Exercise aim:
Look below for the line containing "purple_rolling_pin 306 256" and the line containing "white_spray_bottle 94 321"; repeat exactly those two lines and all lines between them, and nothing else.
======
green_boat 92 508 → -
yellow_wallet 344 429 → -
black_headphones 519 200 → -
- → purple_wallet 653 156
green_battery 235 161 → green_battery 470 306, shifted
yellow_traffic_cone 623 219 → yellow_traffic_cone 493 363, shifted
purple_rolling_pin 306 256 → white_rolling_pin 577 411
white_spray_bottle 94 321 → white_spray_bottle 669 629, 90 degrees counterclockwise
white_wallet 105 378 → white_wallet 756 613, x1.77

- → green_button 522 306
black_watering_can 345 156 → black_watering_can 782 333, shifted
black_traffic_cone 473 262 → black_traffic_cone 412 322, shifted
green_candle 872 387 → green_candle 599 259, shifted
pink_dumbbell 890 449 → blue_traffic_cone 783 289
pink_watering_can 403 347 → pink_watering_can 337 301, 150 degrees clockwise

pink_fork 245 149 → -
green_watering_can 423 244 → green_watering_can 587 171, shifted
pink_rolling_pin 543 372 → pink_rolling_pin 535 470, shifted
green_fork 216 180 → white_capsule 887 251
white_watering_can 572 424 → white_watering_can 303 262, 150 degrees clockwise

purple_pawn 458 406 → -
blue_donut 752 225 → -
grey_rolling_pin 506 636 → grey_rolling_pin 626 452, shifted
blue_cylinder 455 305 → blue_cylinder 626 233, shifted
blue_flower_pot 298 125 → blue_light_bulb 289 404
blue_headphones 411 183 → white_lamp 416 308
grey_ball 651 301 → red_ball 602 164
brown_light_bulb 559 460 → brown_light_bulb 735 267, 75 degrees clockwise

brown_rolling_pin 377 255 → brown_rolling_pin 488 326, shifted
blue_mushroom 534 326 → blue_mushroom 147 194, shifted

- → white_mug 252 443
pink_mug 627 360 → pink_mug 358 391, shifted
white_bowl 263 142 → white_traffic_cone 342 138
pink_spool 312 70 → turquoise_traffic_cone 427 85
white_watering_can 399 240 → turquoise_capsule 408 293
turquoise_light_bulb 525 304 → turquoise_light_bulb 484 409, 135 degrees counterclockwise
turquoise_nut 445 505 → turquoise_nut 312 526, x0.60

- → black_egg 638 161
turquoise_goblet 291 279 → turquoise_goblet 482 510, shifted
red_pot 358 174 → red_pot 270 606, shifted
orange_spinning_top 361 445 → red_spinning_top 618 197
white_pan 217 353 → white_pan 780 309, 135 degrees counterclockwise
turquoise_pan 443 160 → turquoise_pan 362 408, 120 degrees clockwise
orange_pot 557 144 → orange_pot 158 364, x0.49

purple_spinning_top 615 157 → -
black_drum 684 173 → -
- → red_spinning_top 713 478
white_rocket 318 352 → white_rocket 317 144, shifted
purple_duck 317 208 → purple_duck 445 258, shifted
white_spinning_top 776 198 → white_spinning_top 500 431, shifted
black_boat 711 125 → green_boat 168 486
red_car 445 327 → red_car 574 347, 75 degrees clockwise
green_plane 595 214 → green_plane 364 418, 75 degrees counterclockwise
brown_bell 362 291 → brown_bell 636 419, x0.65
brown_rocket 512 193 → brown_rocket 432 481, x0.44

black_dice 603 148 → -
======
Result for this task:
purple_rolling_pin 306 256 → white_rolling_pin 577 411
white_spray_bottle 94 321 → white_spray_bottle 669 629, 90 degrees counterclockwise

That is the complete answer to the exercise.